• _Task prompt_: Begin the copy at the line containing "U3: NOT 74LS04" and end it at the final line of the material below, reproducing each line exactly, without images.

• _Information shown_:

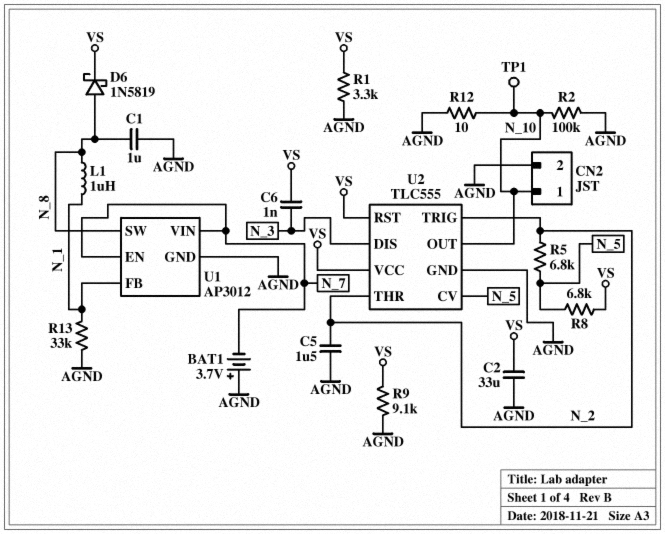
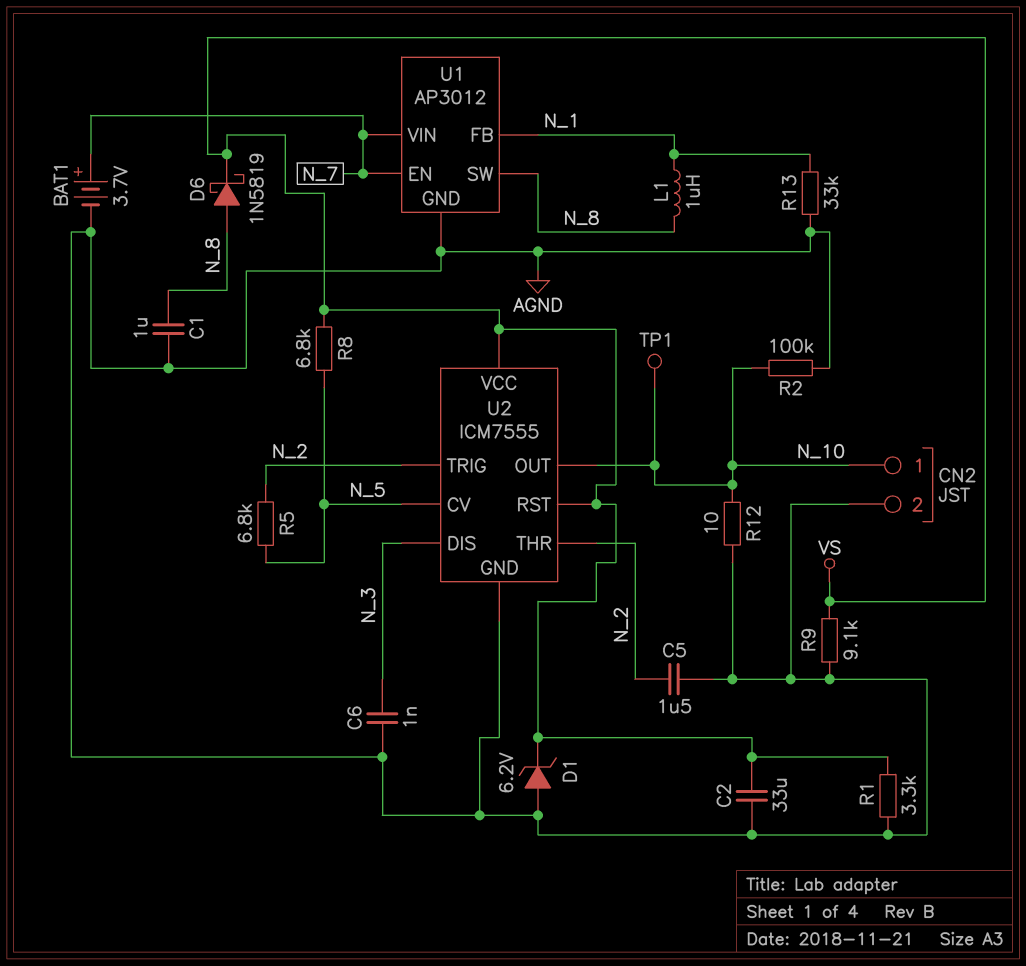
BAT1: 3.7V (plus AGND, minus N_7) -> 3.7V (plus N_7, minus AGND)
C6: 1nF (N_3, VS) -> 1nF (AGND, N_3)
D1: none -> zener 6.2V (A AGND, K VS)
U2: TLC555 -> ICM7555

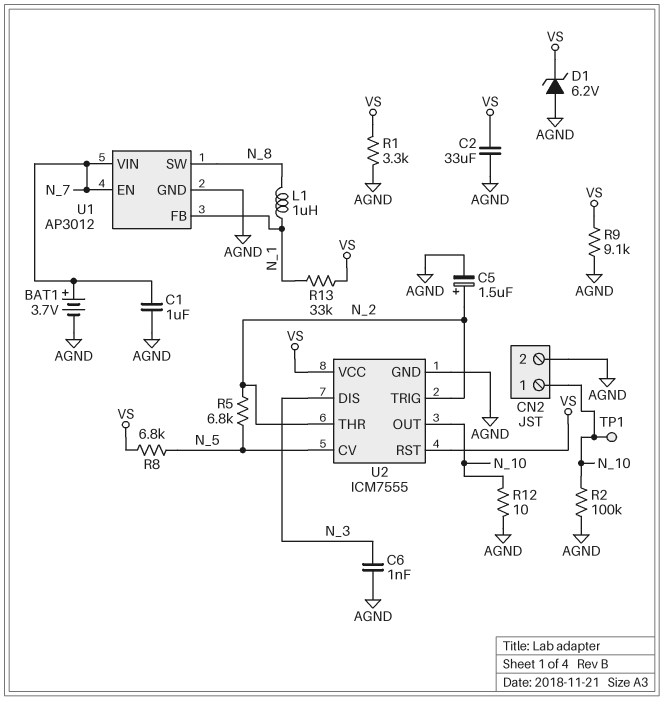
C1: 1uF (AGND, N_8) -> 1uF (AGND, N_7)
C5: 1.5uF (AGND, N_2) -> 1.5uF (plus N_2, minus AGND)
D6: schottky 1N5819 (A N_8, K VS) -> none
R13: 33k (AGND, N_1) -> 33k (N_1, VS)

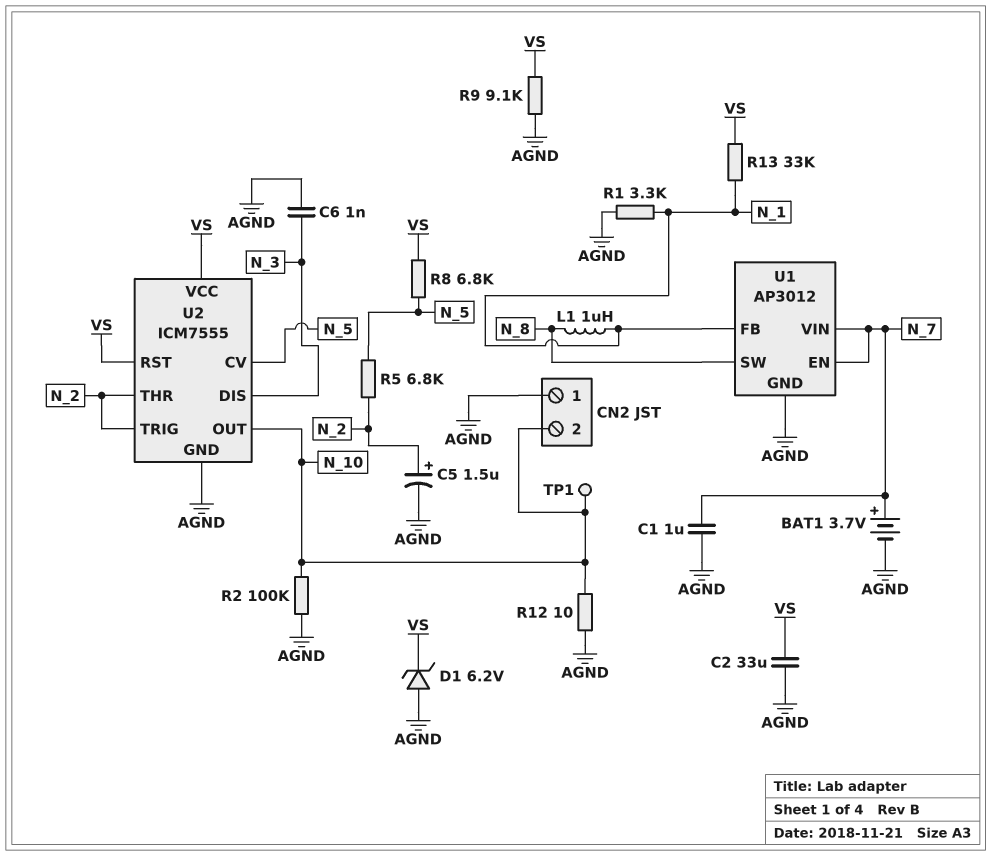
CN2 pin 1: N_10 -> AGND
CN2 pin 2: AGND -> N_10
R1: 3.3k (AGND, VS) -> 3.3k (AGND, N_1)

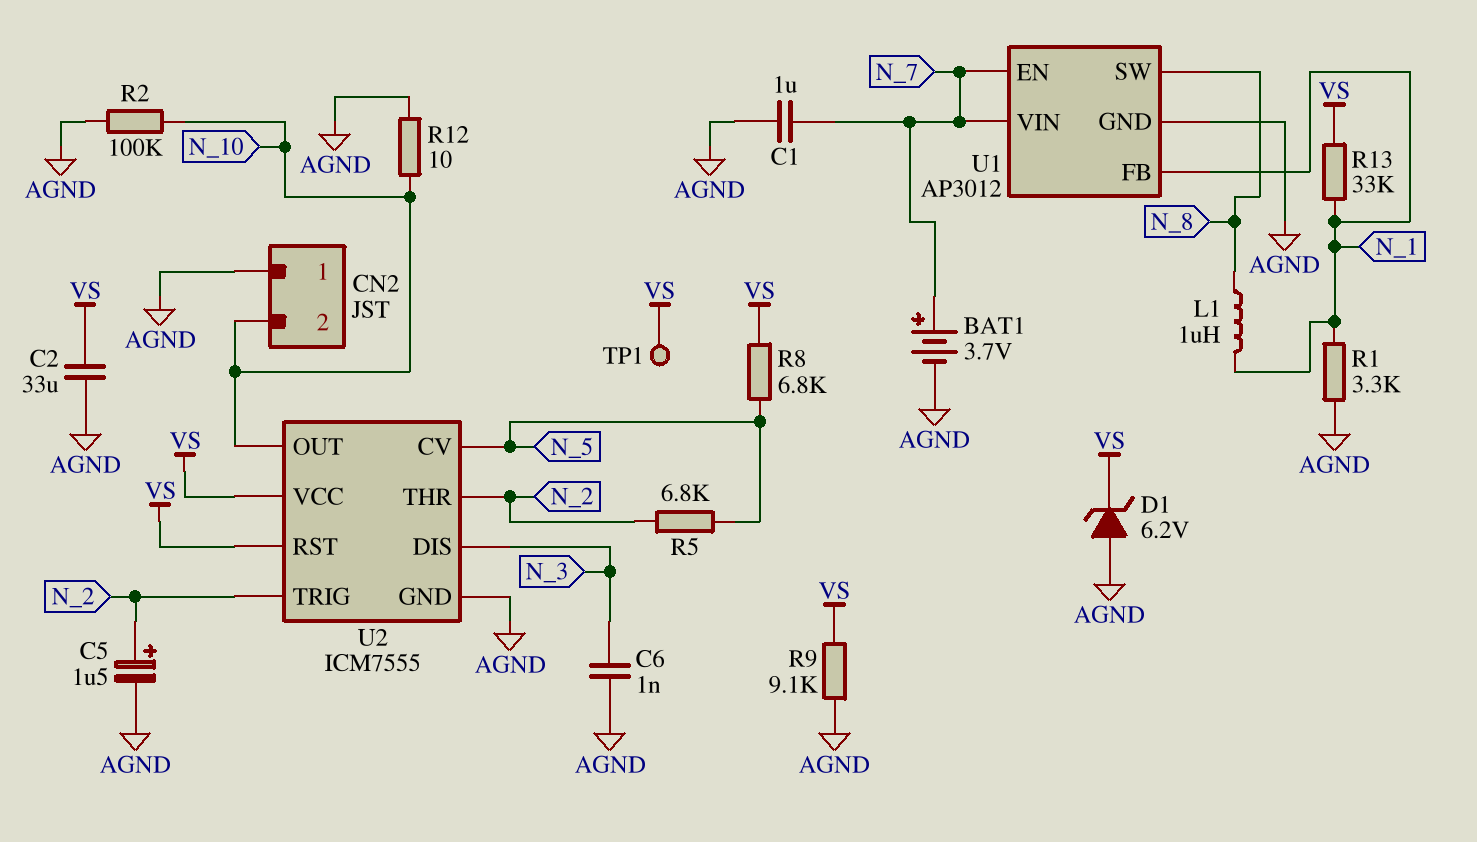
TP1: test point (N_10) -> test point (VS)

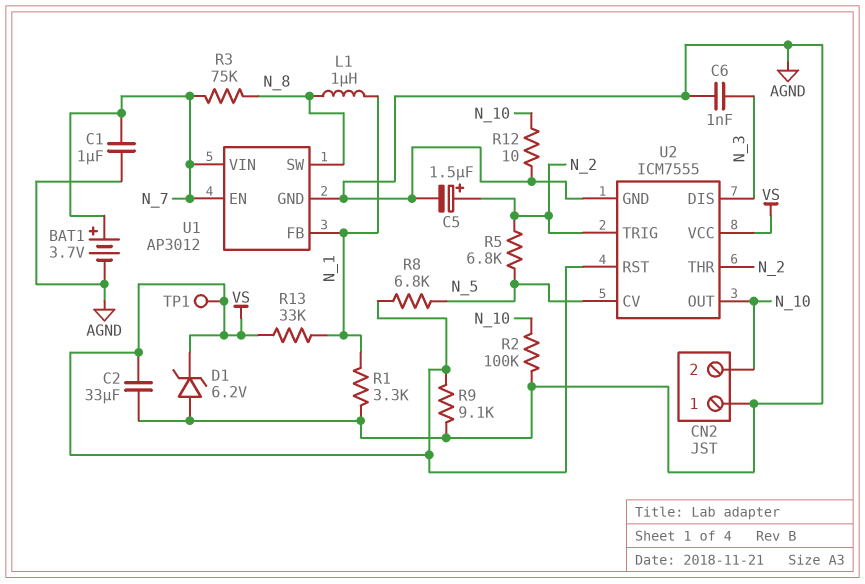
R3: none -> 75k (N_7, N_8)

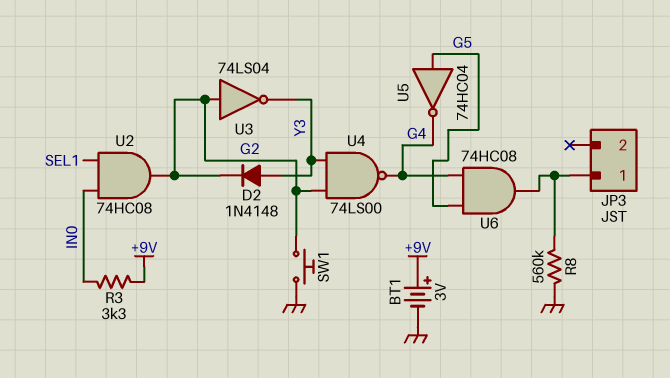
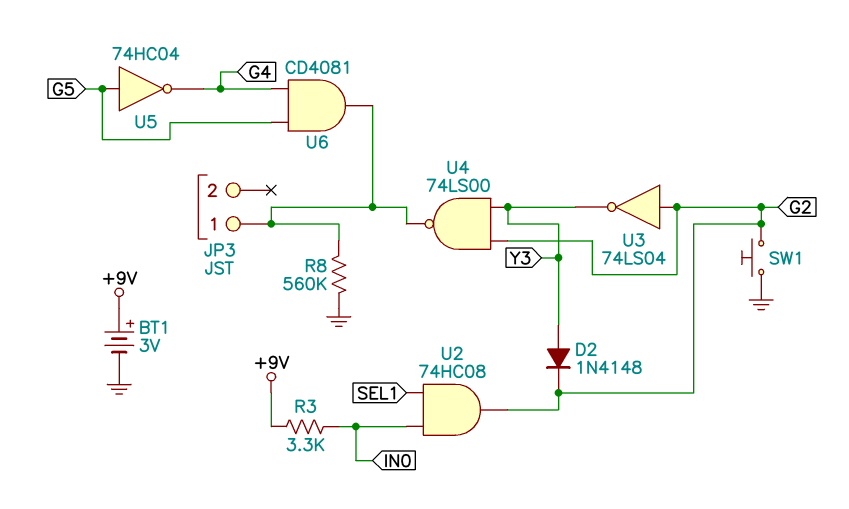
U4: NAND 74LS00 (in G2, in Y3, out G4) -> NAND 74LS00 (in G2, in Y3, out JP3/1)
U6: AND 74HC08 (in G4, in G5, out JP3/1) -> AND CD4081 (in G4, in G5, out JP3/1)

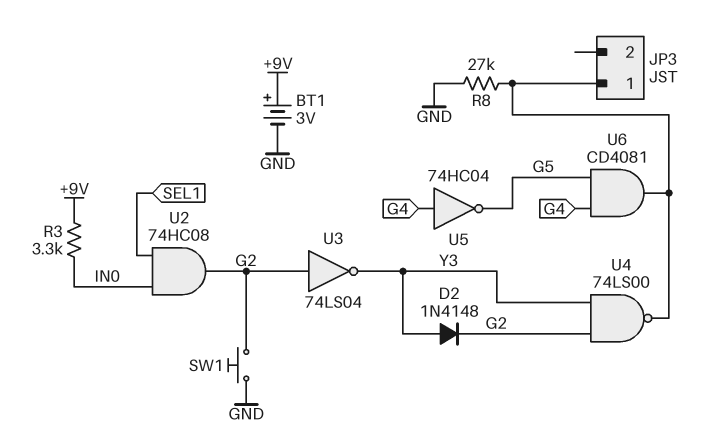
R8: 560k (GND, JP3/1) -> 27k (GND, JP3/1)
U5: NOT 74HC04 (in G5, out G4) -> NOT 74HC04 (in G4, out G5)

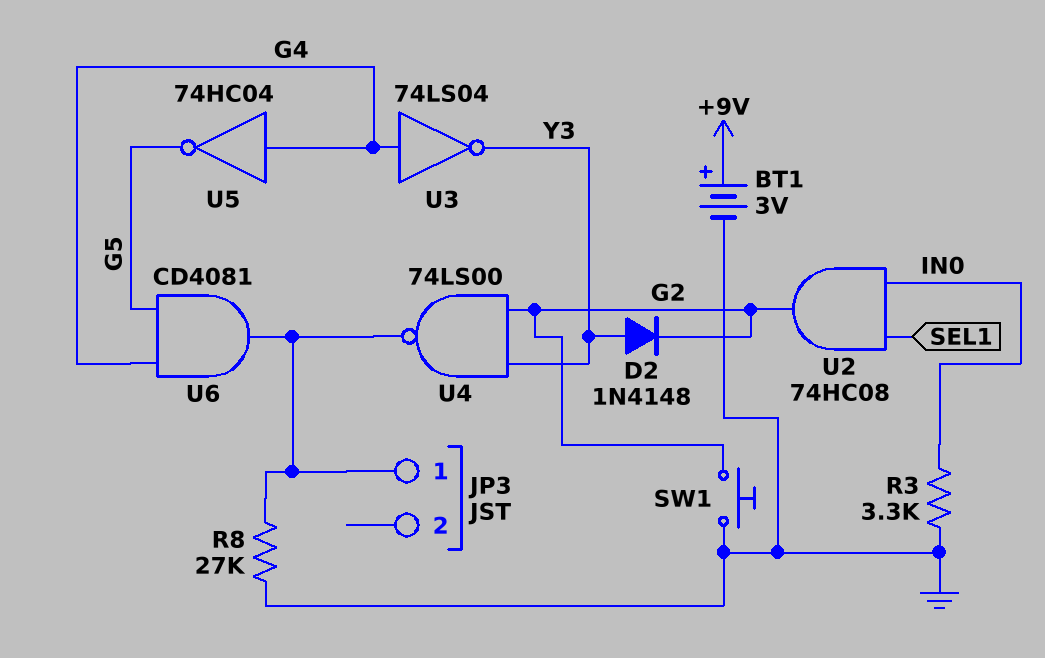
R3: 3.3k (+9V, IN0) -> 3.3k (GND, IN0)
U3: NOT 74LS04 (in G2, out Y3) -> NOT 74LS04 (in G4, out Y3)

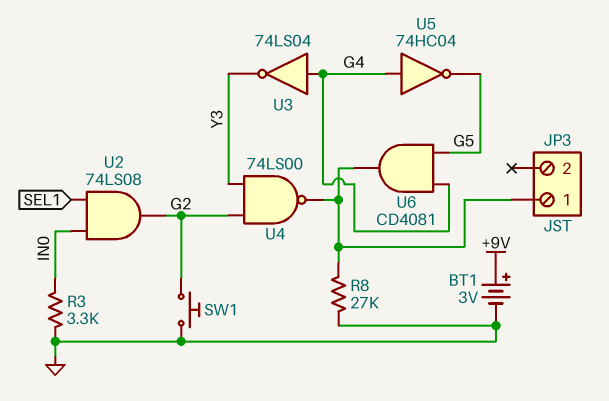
D2: diode 1N4148 (A Y3, K G2) -> none
U2: AND 74HC08 (in IN0, in SEL1, out G2) -> AND 74LS08 (in IN0, in SEL1, out G2)

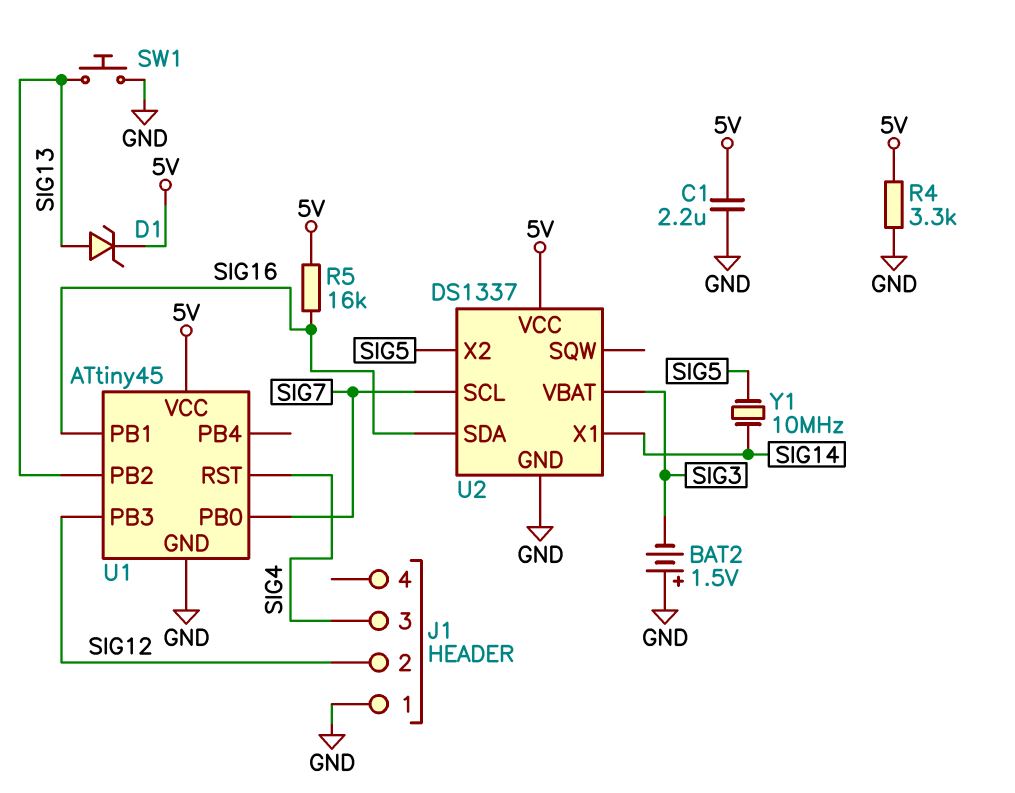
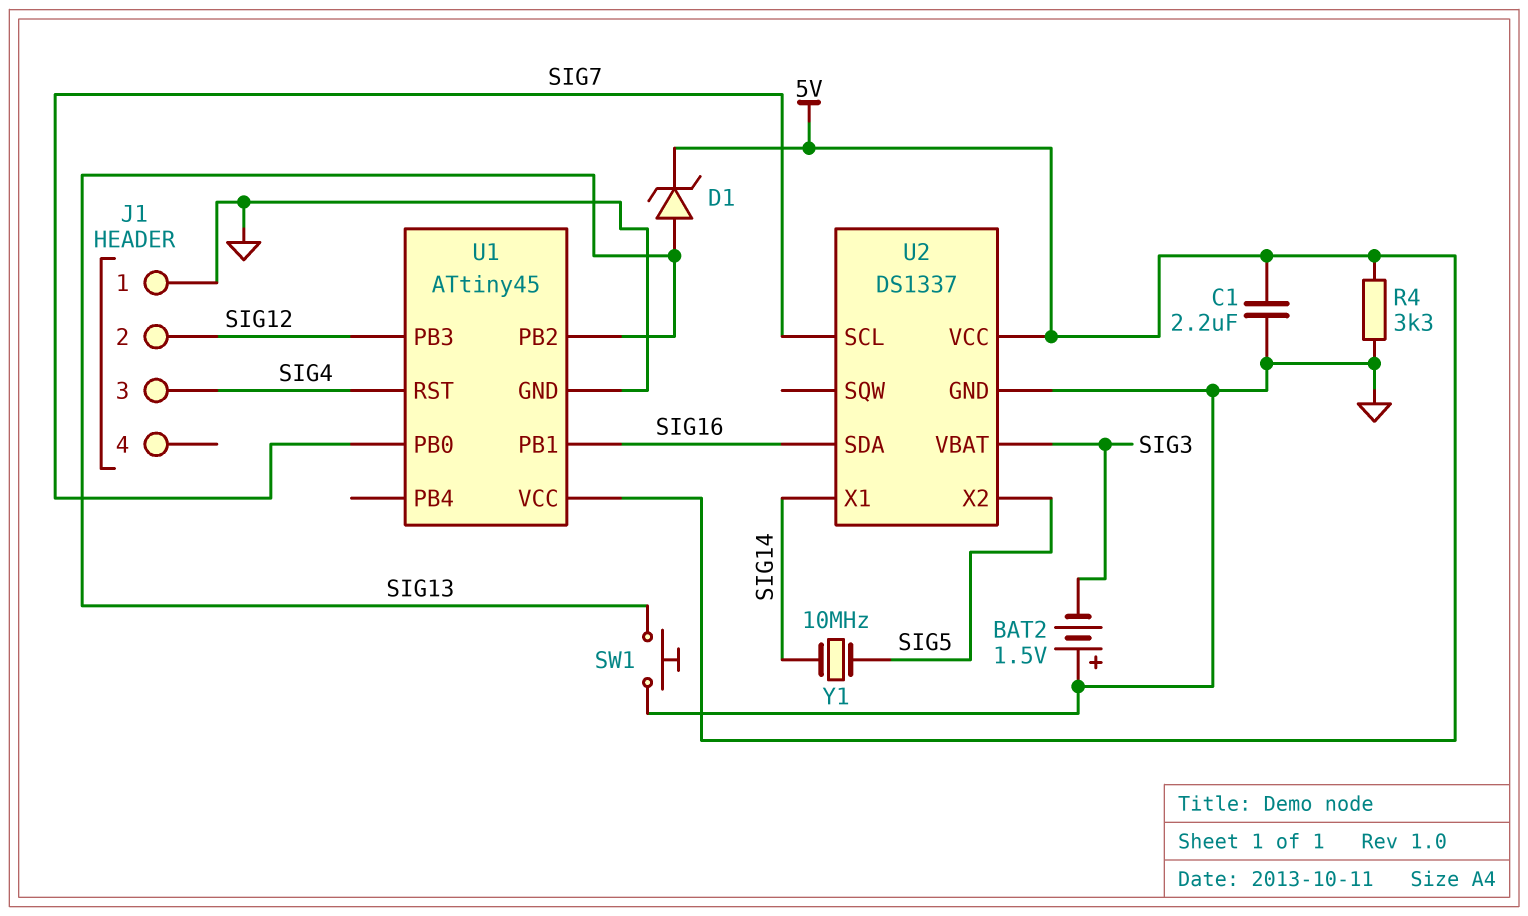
R5: 16k (5V, SIG16) -> none

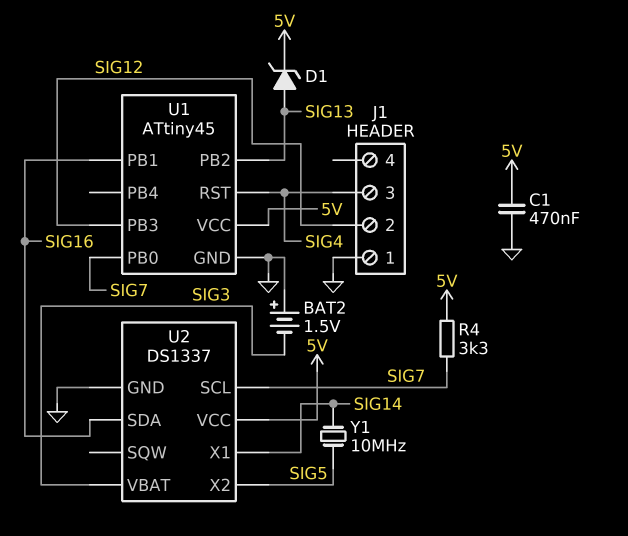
C1: 2.2uF (5V, GND) -> 470nF (5V, GND)
R4: 3.3k (5V, GND) -> 3.3k (5V, SIG7)
SW1: button (GND, SIG13) -> none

• _Expected output_:
U3: NOT 74LS04 (in G2, out Y3) -> NOT 74LS04 (in G4, out Y3)

D2: diode 1N4148 (A Y3, K G2) -> none
U2: AND 74HC08 (in IN0, in SEL1, out G2) -> AND 74LS08 (in IN0, in SEL1, out G2)

R5: 16k (5V, SIG16) -> none

C1: 2.2uF (5V, GND) -> 470nF (5V, GND)
R4: 3.3k (5V, GND) -> 3.3k (5V, SIG7)
SW1: button (GND, SIG13) -> none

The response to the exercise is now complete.